··· DATA TO EXAMINE ···

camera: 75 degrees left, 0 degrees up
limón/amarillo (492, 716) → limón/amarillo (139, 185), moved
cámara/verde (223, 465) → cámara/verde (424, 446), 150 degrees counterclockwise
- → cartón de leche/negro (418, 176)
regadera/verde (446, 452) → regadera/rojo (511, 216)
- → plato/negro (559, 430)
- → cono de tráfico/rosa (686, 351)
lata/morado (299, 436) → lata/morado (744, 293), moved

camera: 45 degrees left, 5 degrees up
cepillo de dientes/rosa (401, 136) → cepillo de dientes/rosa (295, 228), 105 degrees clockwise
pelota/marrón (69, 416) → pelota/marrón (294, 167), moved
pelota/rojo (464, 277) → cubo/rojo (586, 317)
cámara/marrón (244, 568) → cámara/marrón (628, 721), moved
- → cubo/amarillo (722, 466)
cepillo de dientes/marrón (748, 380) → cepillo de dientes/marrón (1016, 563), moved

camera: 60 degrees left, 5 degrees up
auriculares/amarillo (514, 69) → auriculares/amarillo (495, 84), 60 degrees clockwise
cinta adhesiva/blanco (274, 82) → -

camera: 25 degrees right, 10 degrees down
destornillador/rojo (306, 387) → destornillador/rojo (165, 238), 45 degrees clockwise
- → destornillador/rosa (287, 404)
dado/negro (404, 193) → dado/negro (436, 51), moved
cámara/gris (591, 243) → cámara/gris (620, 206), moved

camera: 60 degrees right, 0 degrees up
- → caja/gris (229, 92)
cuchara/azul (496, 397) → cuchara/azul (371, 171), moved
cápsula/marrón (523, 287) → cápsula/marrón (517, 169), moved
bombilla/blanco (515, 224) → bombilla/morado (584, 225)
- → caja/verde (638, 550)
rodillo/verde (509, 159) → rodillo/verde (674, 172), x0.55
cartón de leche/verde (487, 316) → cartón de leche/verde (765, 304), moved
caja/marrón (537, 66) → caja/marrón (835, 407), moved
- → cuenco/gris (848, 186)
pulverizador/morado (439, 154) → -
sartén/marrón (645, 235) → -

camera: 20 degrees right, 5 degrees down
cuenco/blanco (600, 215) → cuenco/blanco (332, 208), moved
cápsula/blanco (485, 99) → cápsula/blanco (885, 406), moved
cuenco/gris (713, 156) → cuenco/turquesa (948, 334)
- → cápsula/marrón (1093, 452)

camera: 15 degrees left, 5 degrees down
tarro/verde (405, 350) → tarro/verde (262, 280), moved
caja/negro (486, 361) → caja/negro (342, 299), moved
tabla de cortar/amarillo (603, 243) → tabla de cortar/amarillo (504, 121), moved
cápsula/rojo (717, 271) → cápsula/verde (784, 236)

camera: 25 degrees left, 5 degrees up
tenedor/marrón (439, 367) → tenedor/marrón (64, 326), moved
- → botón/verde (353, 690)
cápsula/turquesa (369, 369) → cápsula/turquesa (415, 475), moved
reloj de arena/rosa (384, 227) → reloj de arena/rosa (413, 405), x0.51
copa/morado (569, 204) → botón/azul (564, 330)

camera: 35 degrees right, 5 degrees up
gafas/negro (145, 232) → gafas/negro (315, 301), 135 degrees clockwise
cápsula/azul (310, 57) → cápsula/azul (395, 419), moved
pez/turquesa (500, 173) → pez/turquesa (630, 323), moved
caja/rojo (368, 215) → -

···

EXERCISE DIRECTIONS: Give back all the records above exactly. Keep every word.

TASK SOLUTION:
camera: 75 degrees left, 0 degrees up
limón/amarillo (492, 716) → limón/amarillo (139, 185), moved
cámara/verde (223, 465) → cámara/verde (424, 446), 150 degrees counterclockwise
- → cartón de leche/negro (418, 176)
regadera/verde (446, 452) → regadera/rojo (511, 216)
- → plato/negro (559, 430)
- → cono de tráfico/rosa (686, 351)
lata/morado (299, 436) → lata/morado (744, 293), moved

camera: 45 degrees left, 5 degrees up
cepillo de dientes/rosa (401, 136) → cepillo de dientes/rosa (295, 228), 105 degrees clockwise
pelota/marrón (69, 416) → pelota/marrón (294, 167), moved
pelota/rojo (464, 277) → cubo/rojo (586, 317)
cámara/marrón (244, 568) → cámara/marrón (628, 721), moved
- → cubo/amarillo (722, 466)
cepillo de dientes/marrón (748, 380) → cepillo de dientes/marrón (1016, 563), moved

camera: 60 degrees left, 5 degrees up
auriculares/amarillo (514, 69) → auriculares/amarillo (495, 84), 60 degrees clockwise
cinta adhesiva/blanco (274, 82) → -

camera: 25 degrees right, 10 degrees down
destornillador/rojo (306, 387) → destornillador/rojo (165, 238), 45 degrees clockwise
- → destornillador/rosa (287, 404)
dado/negro (404, 193) → dado/negro (436, 51), moved
cámara/gris (591, 243) → cámara/gris (620, 206), moved

camera: 60 degrees right, 0 degrees up
- → caja/gris (229, 92)
cuchara/azul (496, 397) → cuchara/azul (371, 171), moved
cápsula/marrón (523, 287) → cápsula/marrón (517, 169), moved
bombilla/blanco (515, 224) → bombilla/morado (584, 225)
- → caja/verde (638, 550)
rodillo/verde (509, 159) → rodillo/verde (674, 172), x0.55
cartón de leche/verde (487, 316) → cartón de leche/verde (765, 304), moved
caja/marrón (537, 66) → caja/marrón (835, 407), moved
- → cuenco/gris (848, 186)
pulverizador/morado (439, 154) → -
sartén/marrón (645, 235) → -

camera: 20 degrees right, 5 degrees down
cuenco/blanco (600, 215) → cuenco/blanco (332, 208), moved
cápsula/blanco (485, 99) → cápsula/blanco (885, 406), moved
cuenco/gris (713, 156) → cuenco/turquesa (948, 334)
- → cápsula/marrón (1093, 452)

camera: 15 degrees left, 5 degrees down
tarro/verde (405, 350) → tarro/verde (262, 280), moved
caja/negro (486, 361) → caja/negro (342, 299), moved
tabla de cortar/amarillo (603, 243) → tabla de cortar/amarillo (504, 121), moved
cápsula/rojo (717, 271) → cápsula/verde (784, 236)

camera: 25 degrees left, 5 degrees up
tenedor/marrón (439, 367) → tenedor/marrón (64, 326), moved
- → botón/verde (353, 690)
cápsula/turquesa (369, 369) → cápsula/turquesa (415, 475), moved
reloj de arena/rosa (384, 227) → reloj de arena/rosa (413, 405), x0.51
copa/morado (569, 204) → botón/azul (564, 330)

camera: 35 degrees right, 5 degrees up
gafas/negro (145, 232) → gafas/negro (315, 301), 135 degrees clockwise
cápsula/azul (310, 57) → cápsula/azul (395, 419), moved
pez/turquesa (500, 173) → pez/turquesa (630, 323), moved
caja/rojo (368, 215) → -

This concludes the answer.